Recorded data START

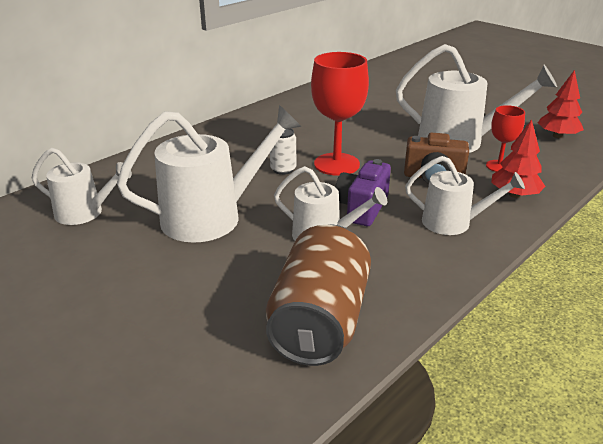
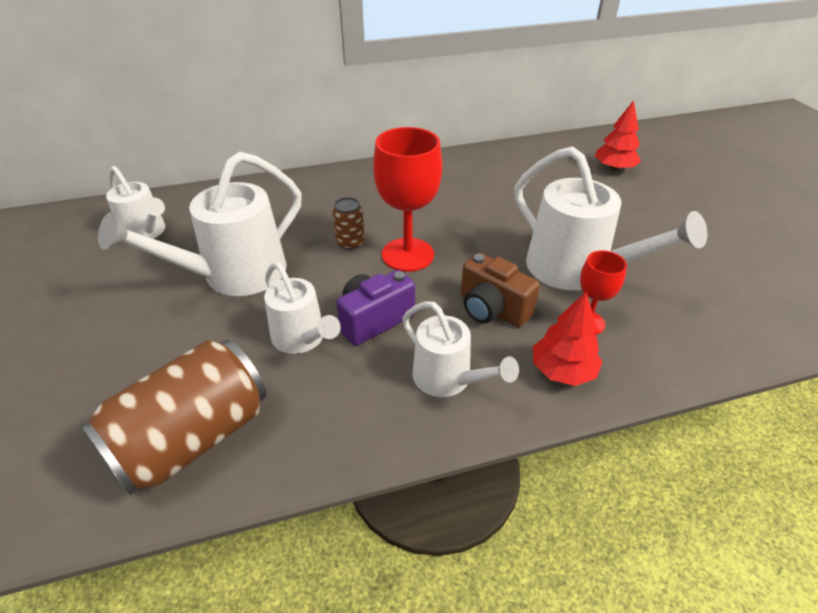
camera: 30 degrees right, 10 degrees up
(212, 217) = (233, 275): white watering can -> white watering can turned 135 degrees clockwise
(283, 169) = (350, 243): white can -> brown can
(557, 136) = (717, 305): red tree -> red tree (614, 168)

Recorded data END

What you have to do. Please write out the whole listing exactly, but not the pictures in it.

Task solution.
camera: 30 degrees right, 10 degrees up
(212, 217) = (233, 275): white watering can -> white watering can turned 135 degrees clockwise
(283, 169) = (350, 243): white can -> brown can
(557, 136) = (717, 305): red tree -> red tree (614, 168)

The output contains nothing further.